* _Problem details_: Once the line holding "TFT1 pin SCK: D7 -> none" appears, repeat it and each line after it to the end of the data, exactly and with nothing else; pictures stay out.

[Version comparison data]

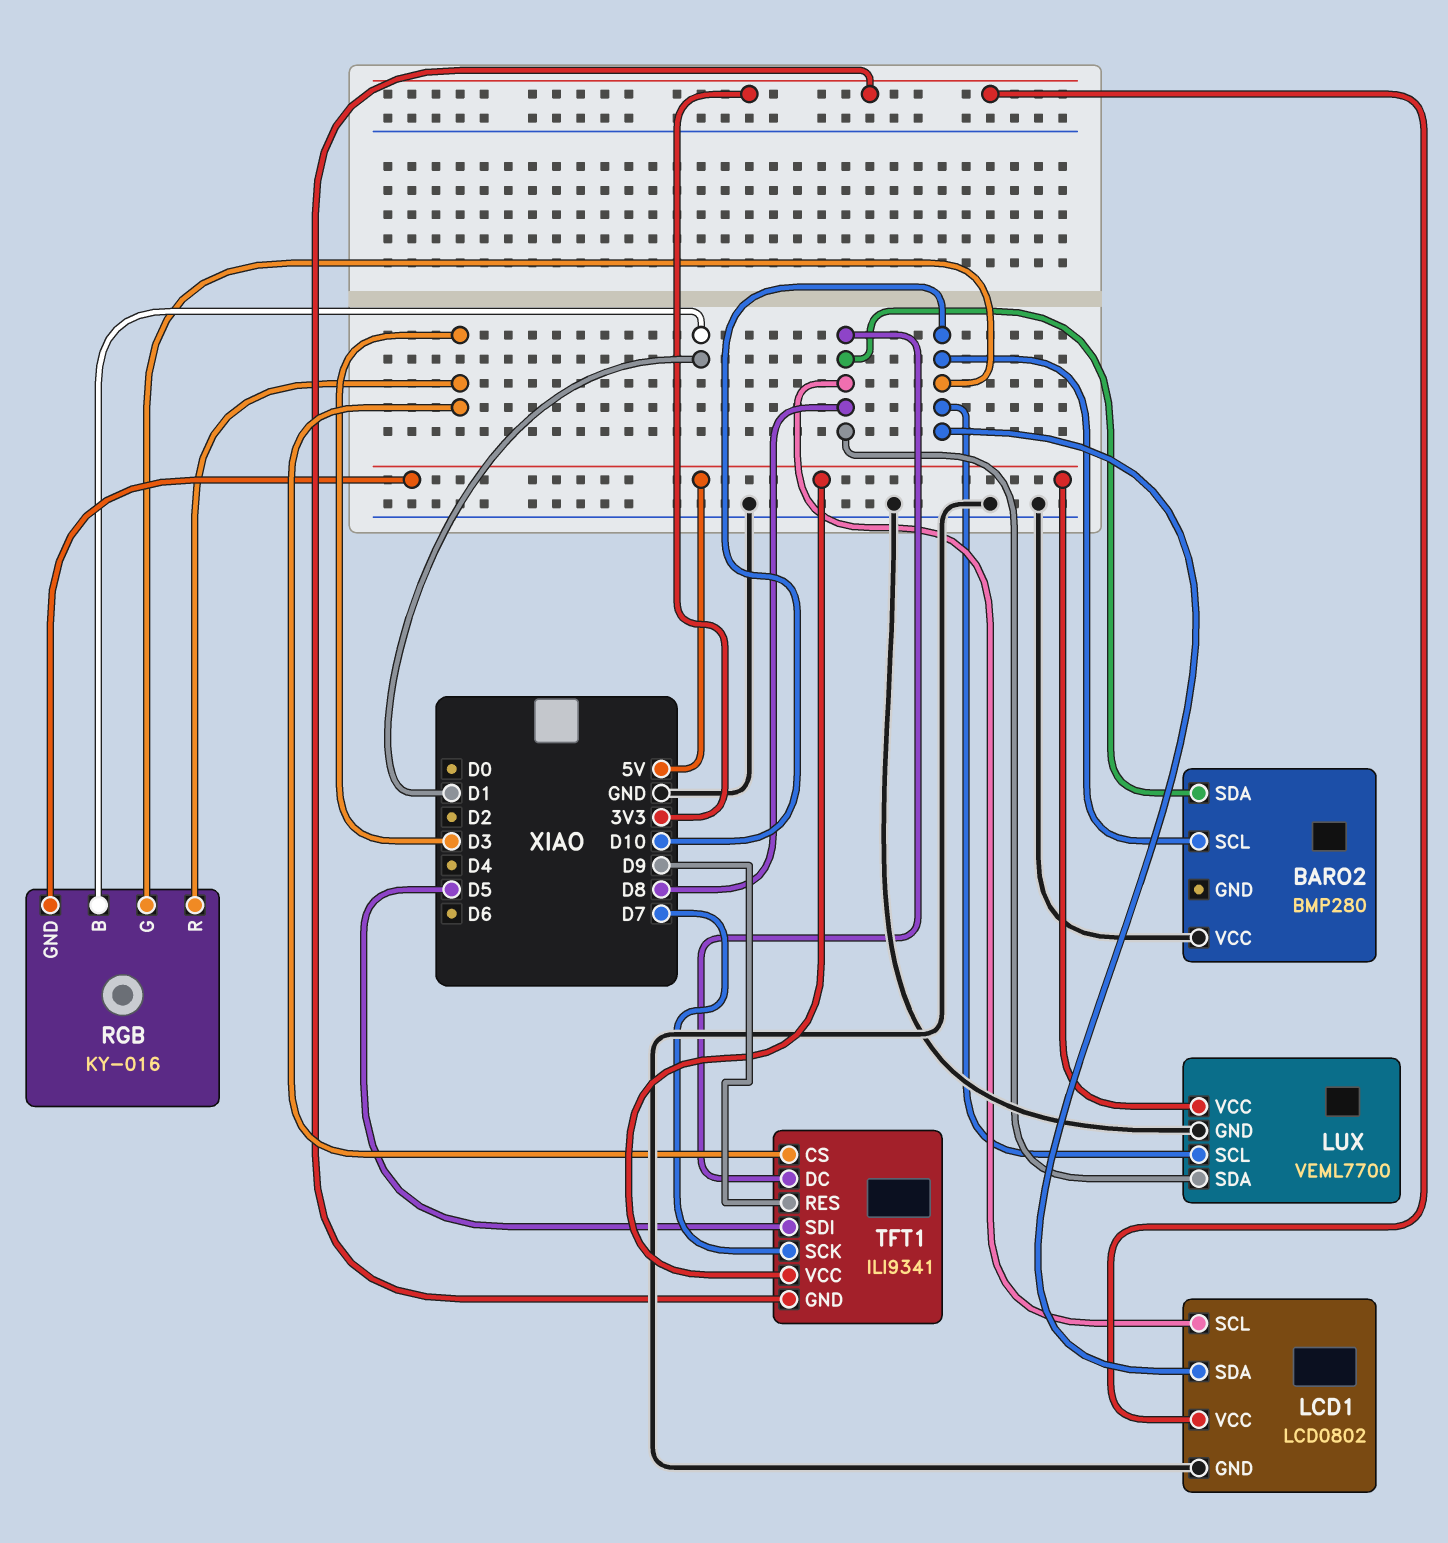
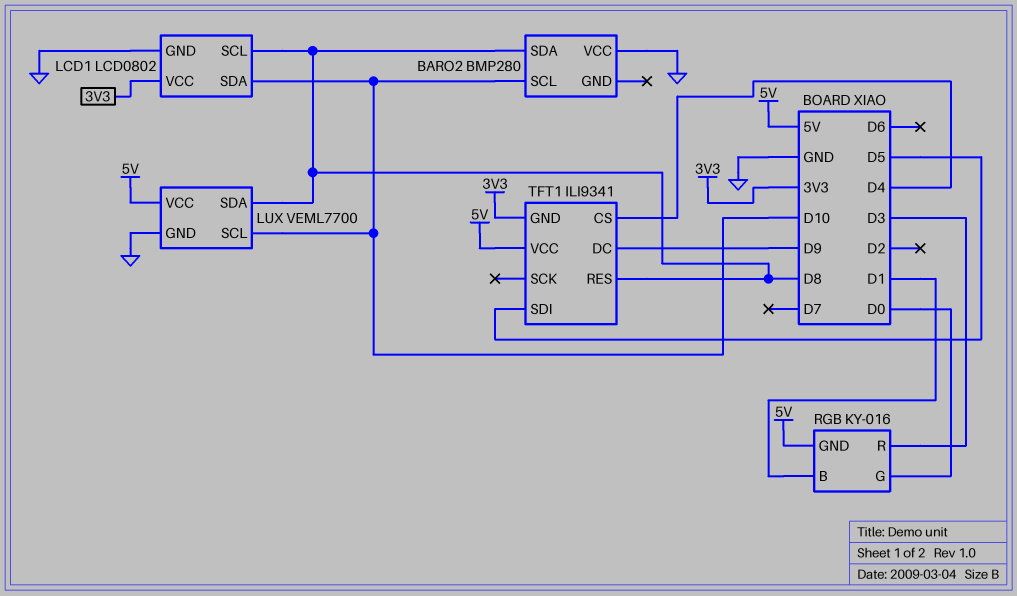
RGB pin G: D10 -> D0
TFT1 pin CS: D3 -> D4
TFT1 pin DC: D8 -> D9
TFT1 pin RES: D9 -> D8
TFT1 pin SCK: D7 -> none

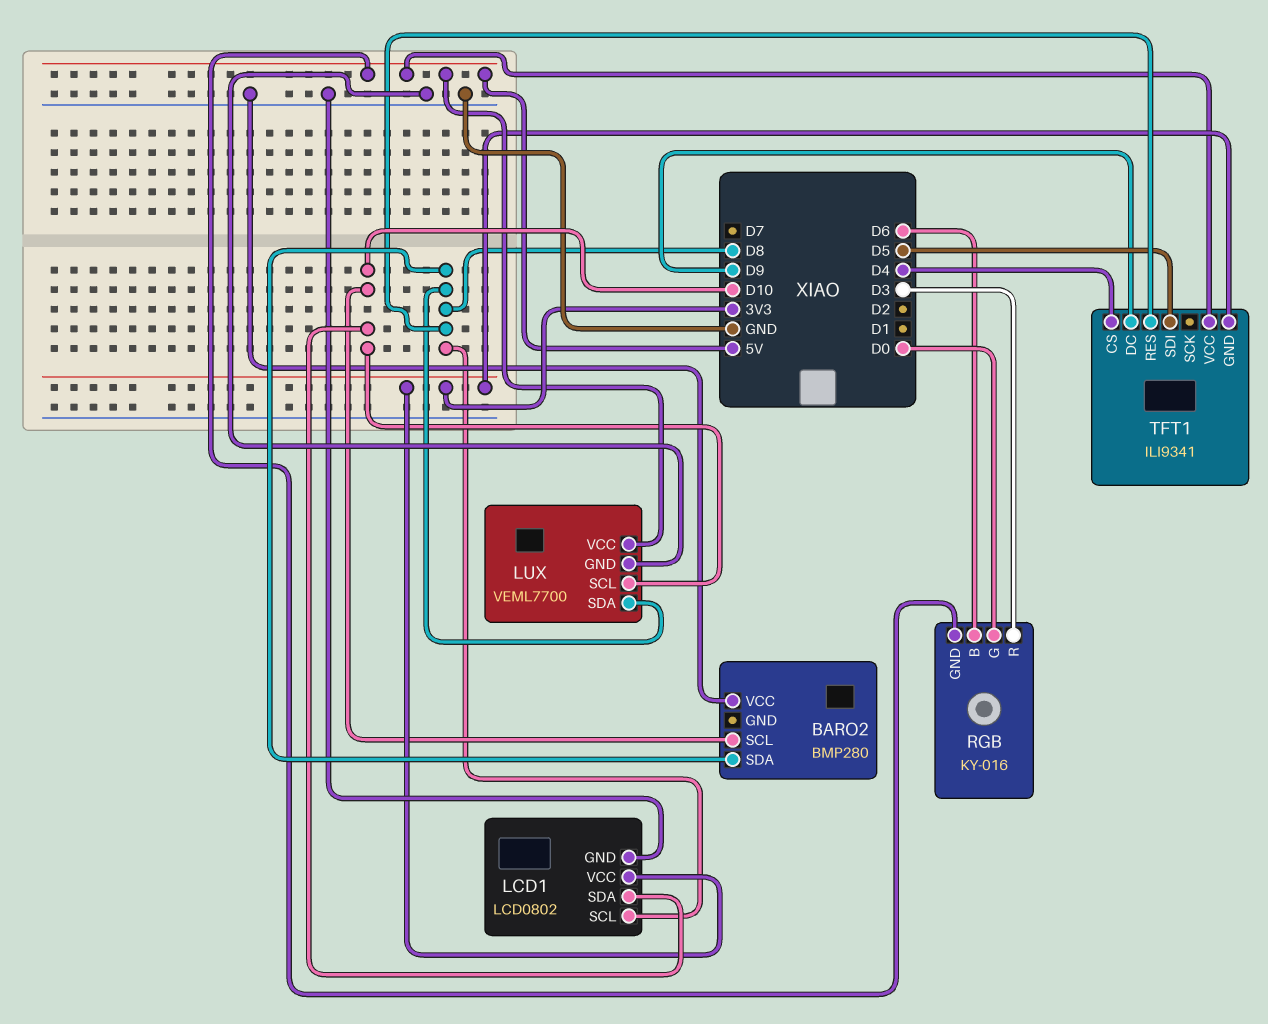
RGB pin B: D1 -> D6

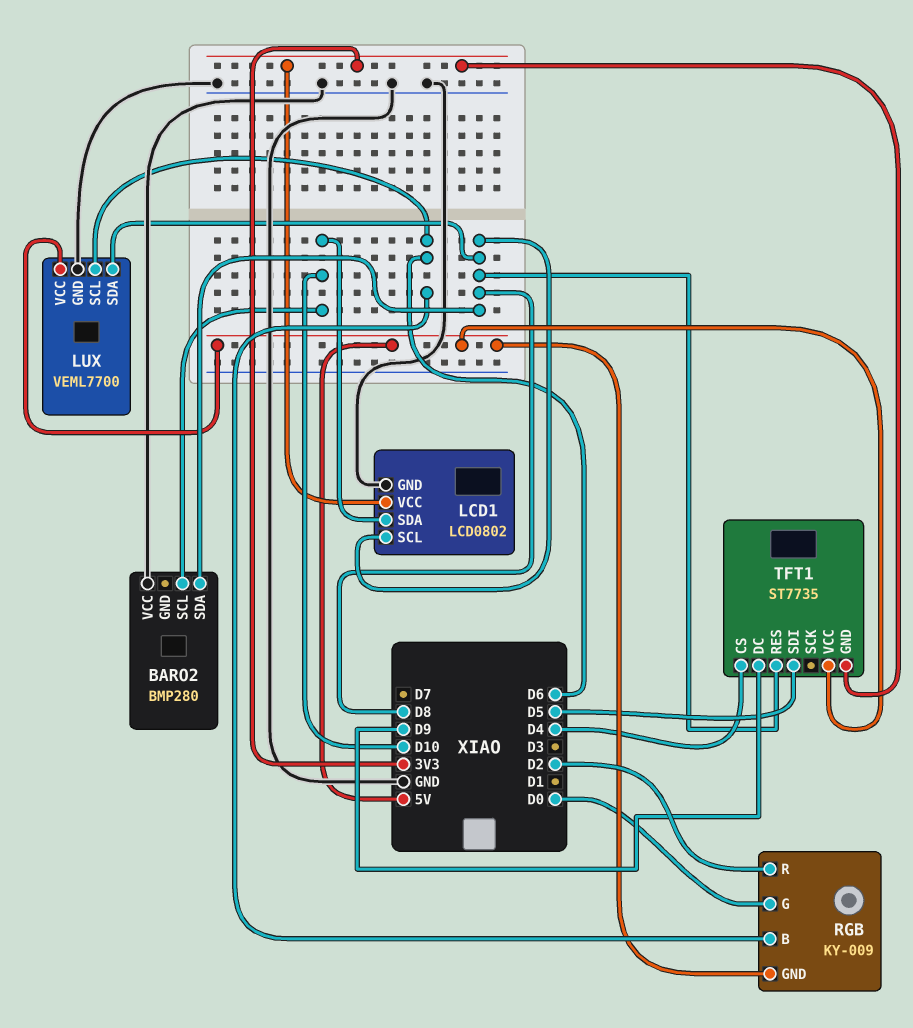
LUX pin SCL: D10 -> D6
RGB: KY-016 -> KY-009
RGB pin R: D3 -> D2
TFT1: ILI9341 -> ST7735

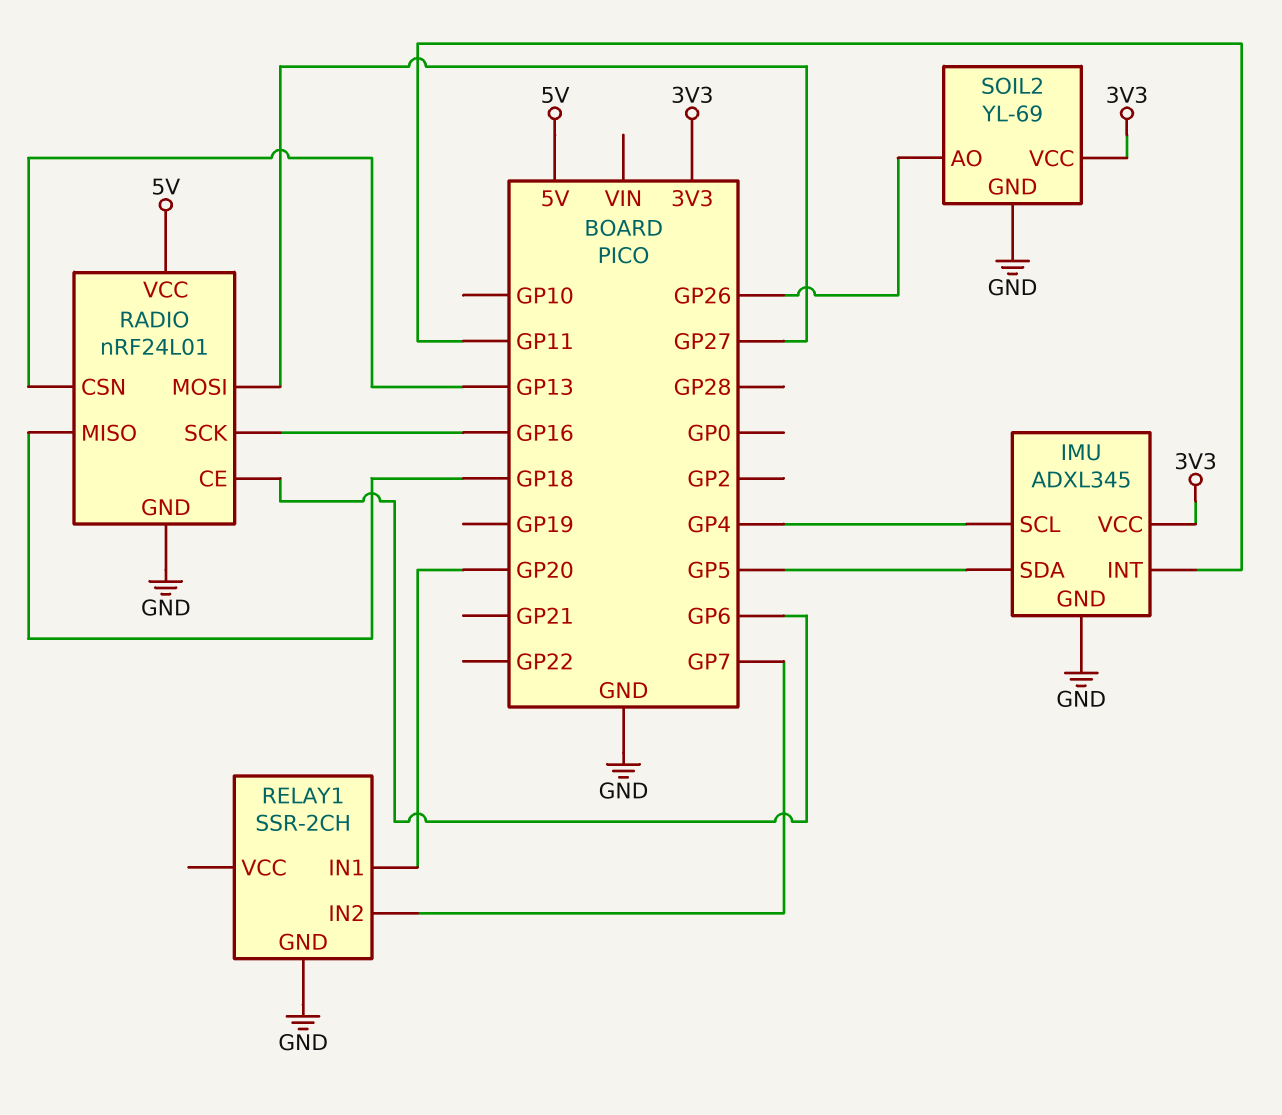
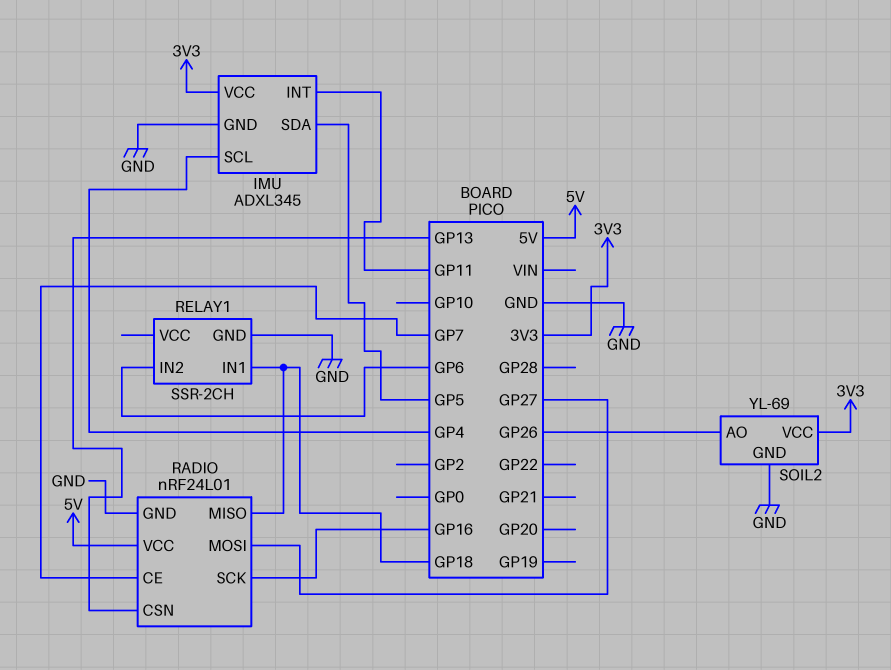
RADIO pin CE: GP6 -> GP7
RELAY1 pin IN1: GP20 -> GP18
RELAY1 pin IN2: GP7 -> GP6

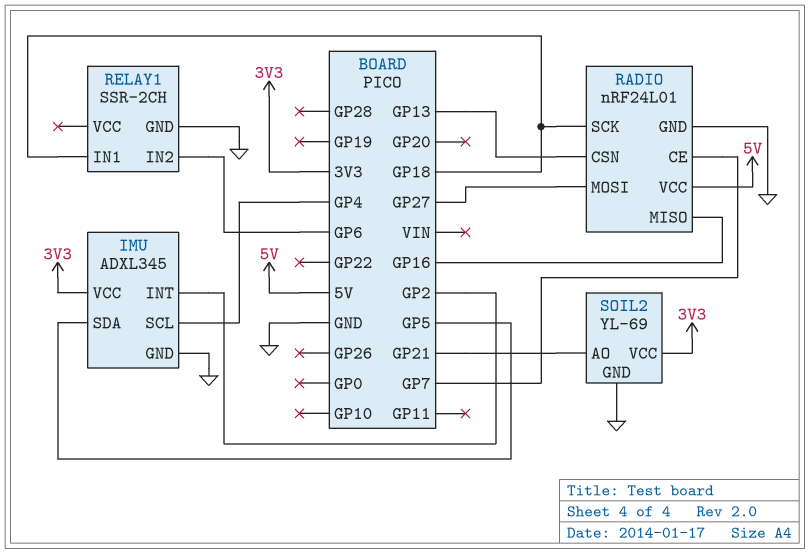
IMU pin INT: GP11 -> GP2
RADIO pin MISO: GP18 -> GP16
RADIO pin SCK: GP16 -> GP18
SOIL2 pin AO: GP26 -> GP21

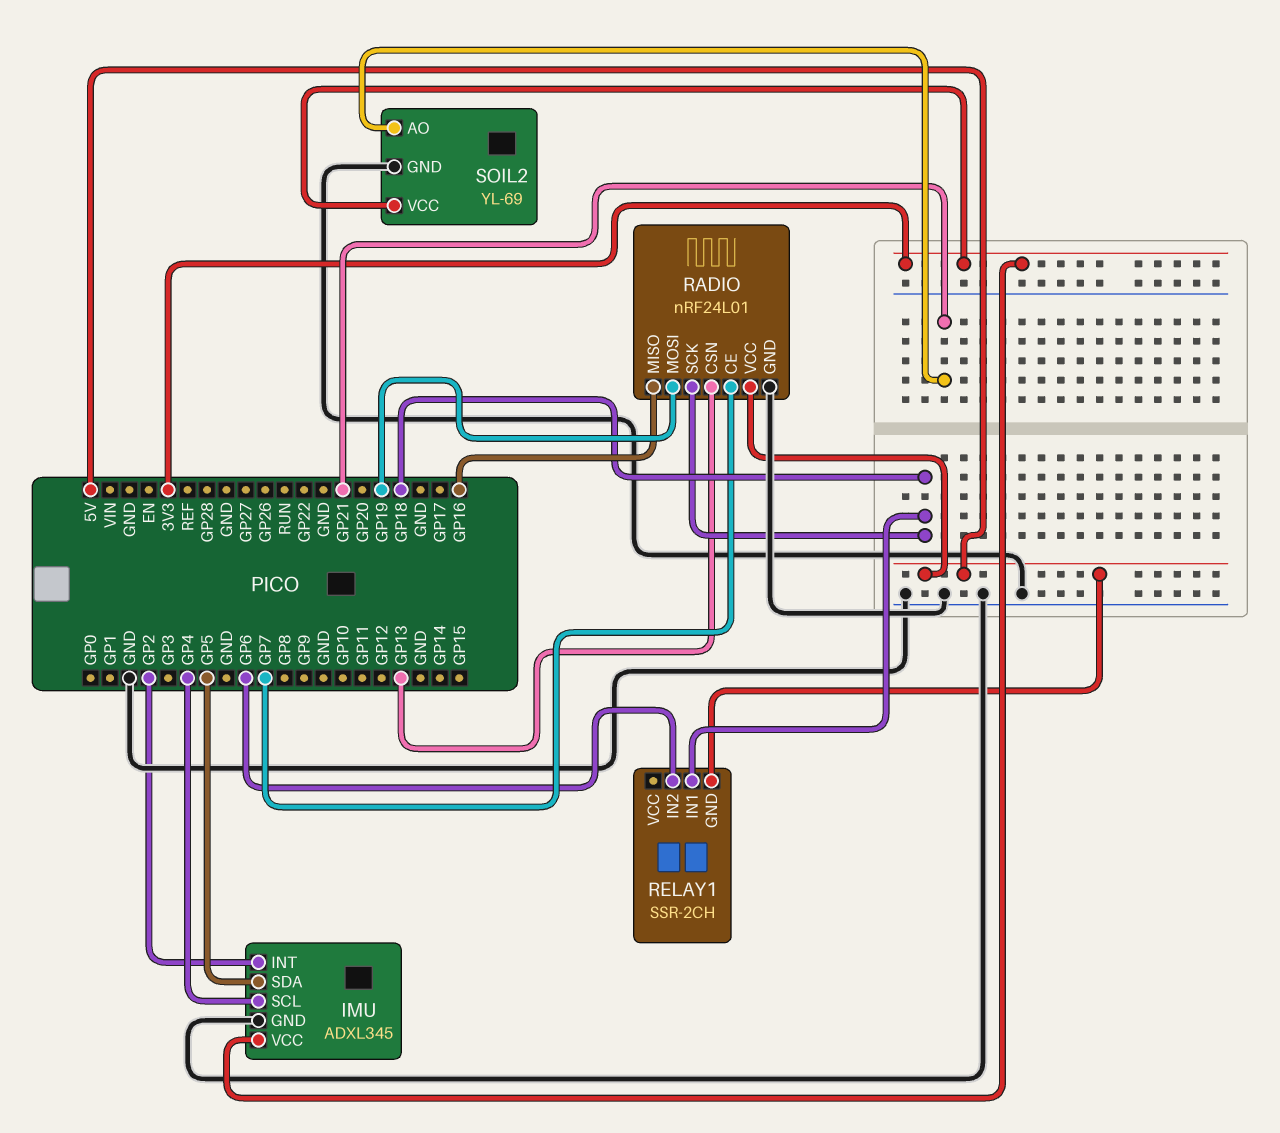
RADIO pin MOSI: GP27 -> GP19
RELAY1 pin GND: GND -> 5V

* _Result_:
TFT1 pin SCK: D7 -> none

RGB pin B: D1 -> D6

LUX pin SCL: D10 -> D6
RGB: KY-016 -> KY-009
RGB pin R: D3 -> D2
TFT1: ILI9341 -> ST7735

RADIO pin CE: GP6 -> GP7
RELAY1 pin IN1: GP20 -> GP18
RELAY1 pin IN2: GP7 -> GP6

IMU pin INT: GP11 -> GP2
RADIO pin MISO: GP18 -> GP16
RADIO pin SCK: GP16 -> GP18
SOIL2 pin AO: GP26 -> GP21

RADIO pin MOSI: GP27 -> GP19
RELAY1 pin GND: GND -> 5V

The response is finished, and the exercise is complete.